Data for this task Start Marker

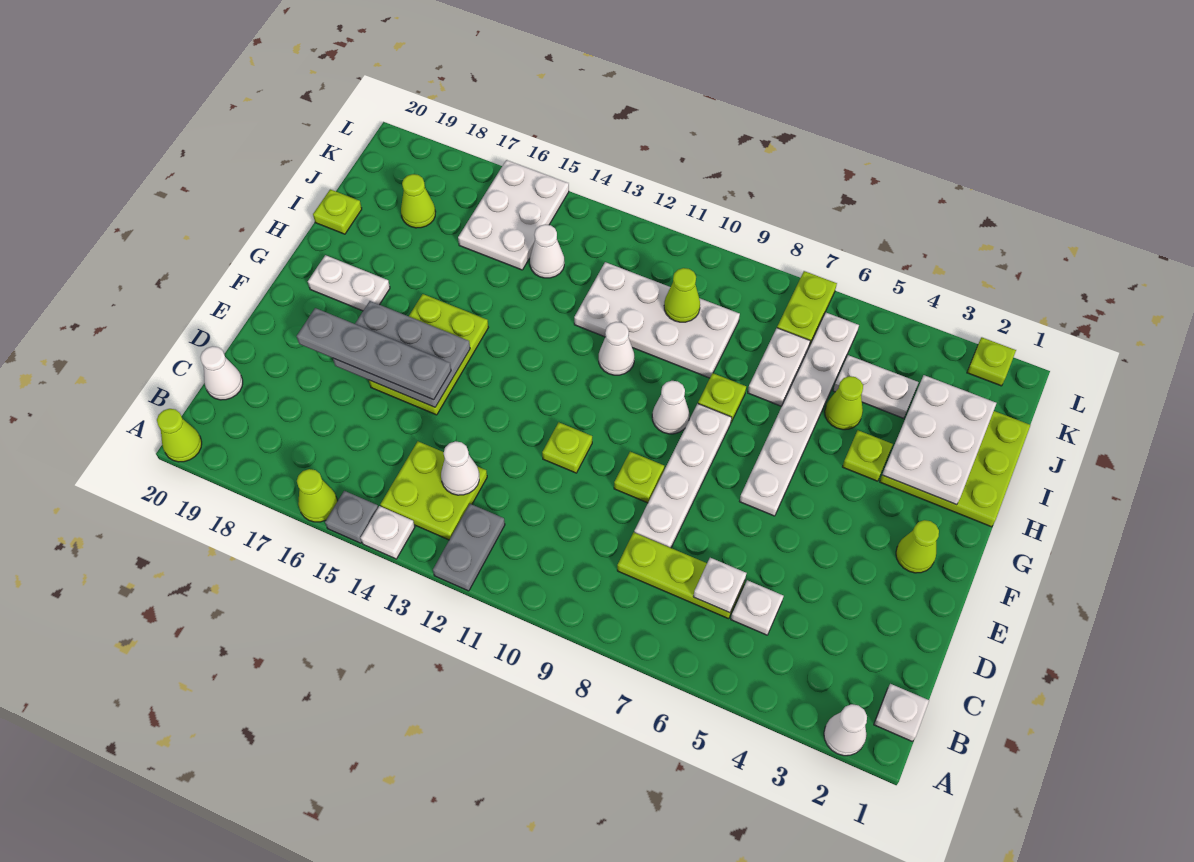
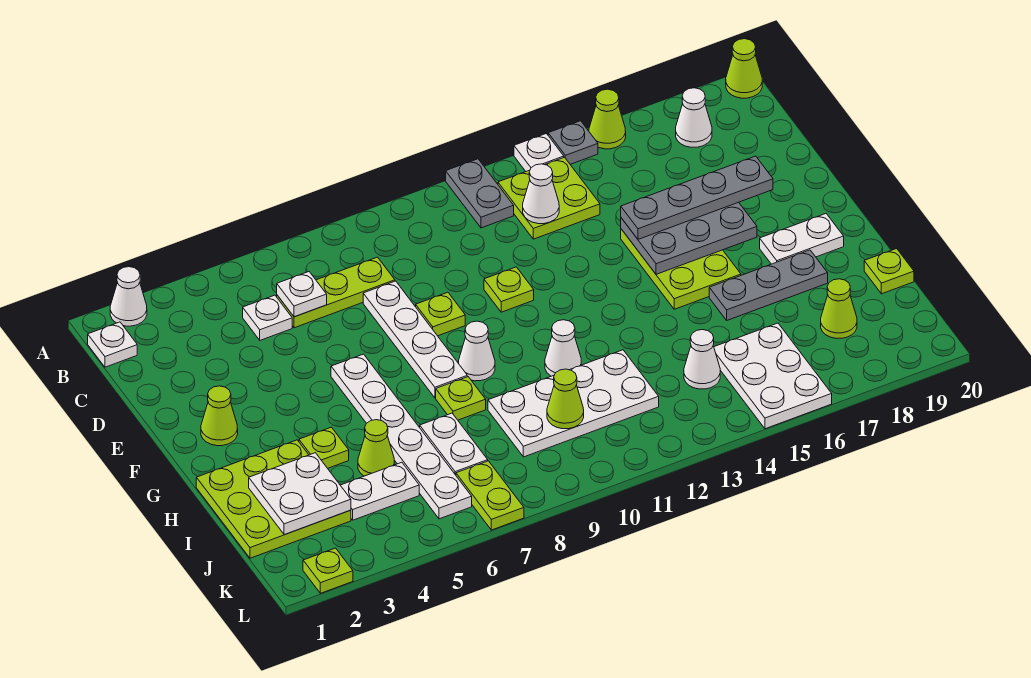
white cone C20 level 1 -> white cone B18 level 1
white plate H2:J3 level 2 -> white plate I2:J3 level 2
none -> grey plate H16:H18 level 1

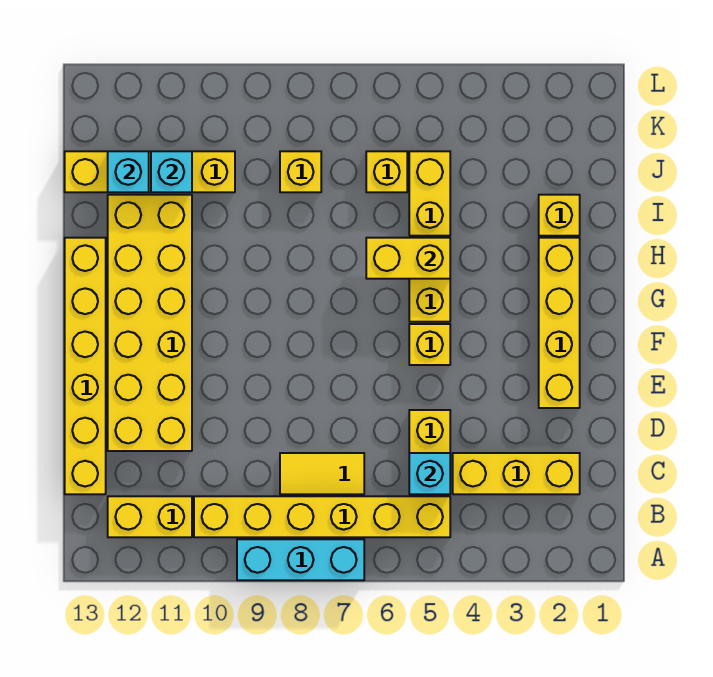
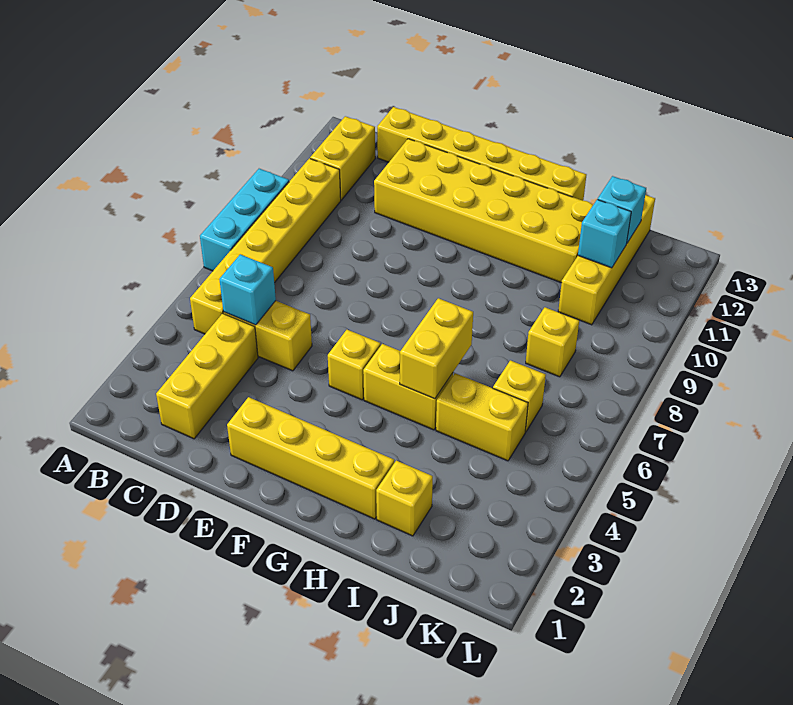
yellow tile C7:C8 level 1 -> none

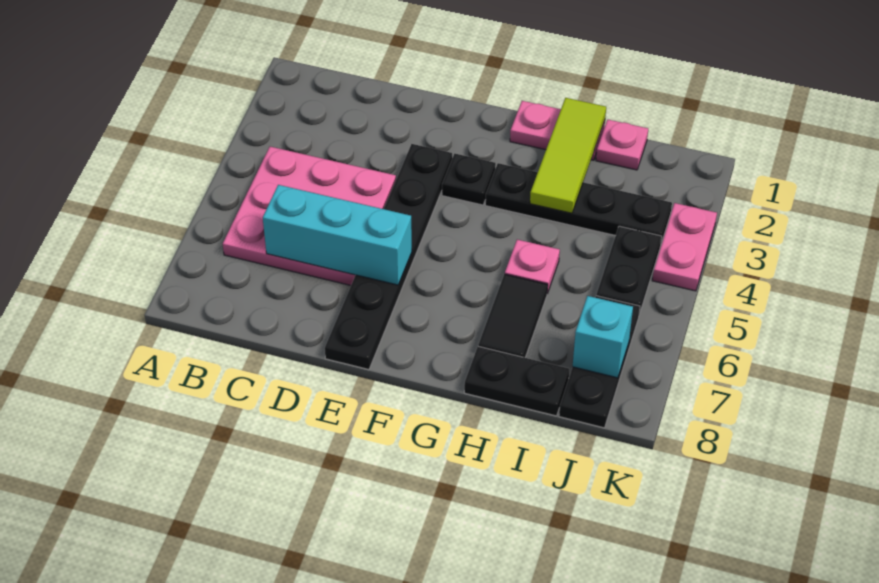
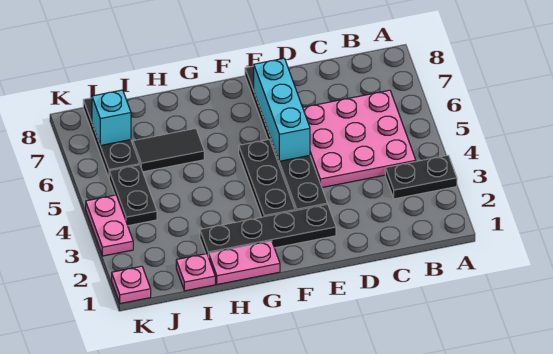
cyan brick C6:E6 level 2 -> cyan brick E5:E7 level 2
black plate F3 level 1 -> black plate F3:F5 level 1
black plate G3:J3 level 1 -> black plate E2:H2 level 1
lime tile H1:H3 level 2 -> none
pink plate H5 level 1 -> pink plate K1 level 1
black tile H6:H7 level 1 -> black tile H6:I6 level 1
black plate H8:I8 level 1 -> black plate A3:B3 level 1

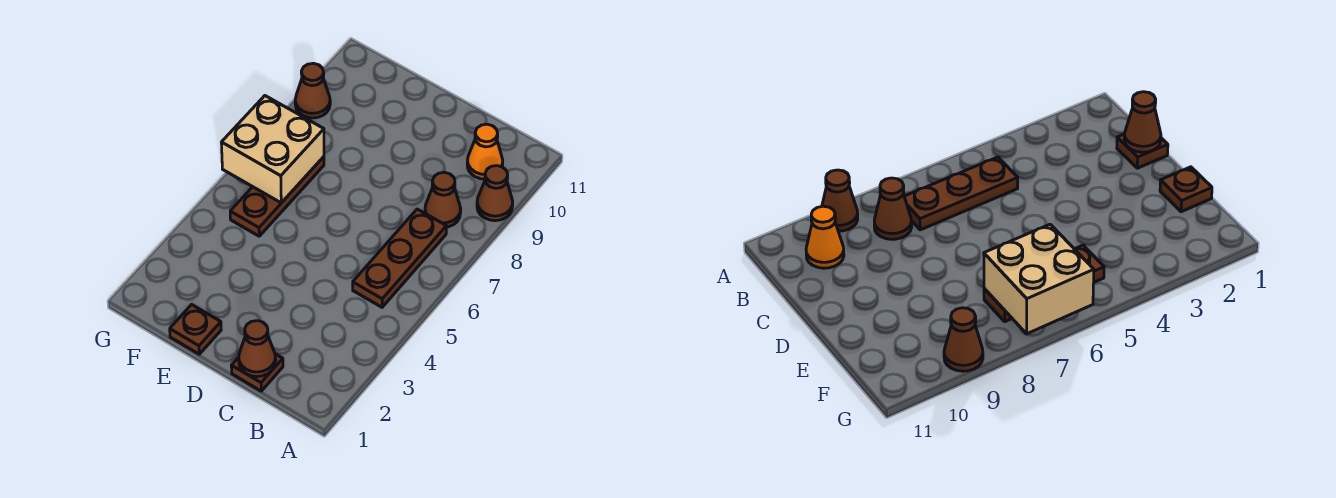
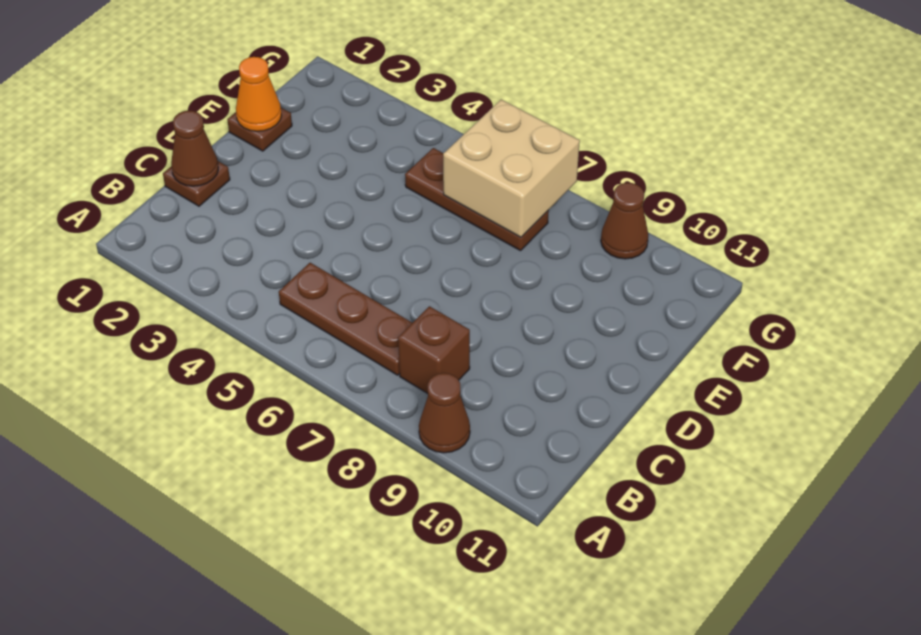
brown cone B8 level 1 -> brown brick B8 level 1
orange cone B10 level 1 -> orange cone E1 level 2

Data for this task End Marker

What the task asks: Your copy should hold exactly the lines from the one that contains "yellow tile C7:C8 level 1 -> none" through the final line of the data, both ends included, and no pictures.

Solution to this task:
yellow tile C7:C8 level 1 -> none

cyan brick C6:E6 level 2 -> cyan brick E5:E7 level 2
black plate F3 level 1 -> black plate F3:F5 level 1
black plate G3:J3 level 1 -> black plate E2:H2 level 1
lime tile H1:H3 level 2 -> none
pink plate H5 level 1 -> pink plate K1 level 1
black tile H6:H7 level 1 -> black tile H6:I6 level 1
black plate H8:I8 level 1 -> black plate A3:B3 level 1

brown cone B8 level 1 -> brown brick B8 level 1
orange cone B10 level 1 -> orange cone E1 level 2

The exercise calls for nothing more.